Exercise aim:
Would you retype, word for word, the line with "red soap dispenser [589,94,616,132] -> none" and every line after it through the end of the records below?
::::
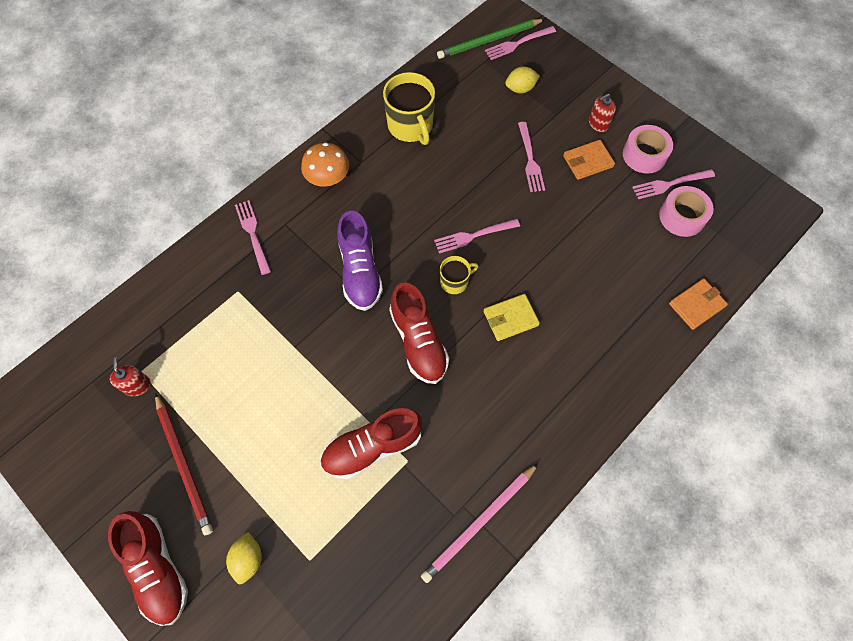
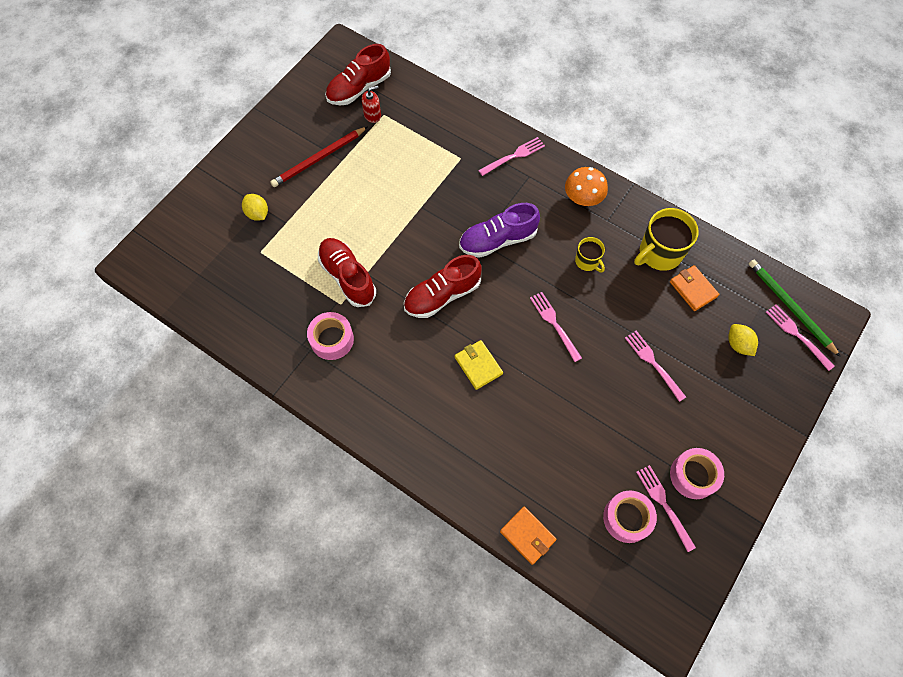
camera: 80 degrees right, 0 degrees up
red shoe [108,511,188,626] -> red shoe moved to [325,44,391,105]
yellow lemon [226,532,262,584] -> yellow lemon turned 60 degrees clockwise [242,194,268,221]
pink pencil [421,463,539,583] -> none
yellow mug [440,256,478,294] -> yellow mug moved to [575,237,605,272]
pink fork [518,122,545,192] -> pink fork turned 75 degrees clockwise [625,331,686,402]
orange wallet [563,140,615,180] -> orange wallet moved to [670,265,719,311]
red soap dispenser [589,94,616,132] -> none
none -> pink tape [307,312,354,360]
::::
The completed task:
red soap dispenser [589,94,616,132] -> none
none -> pink tape [307,312,354,360]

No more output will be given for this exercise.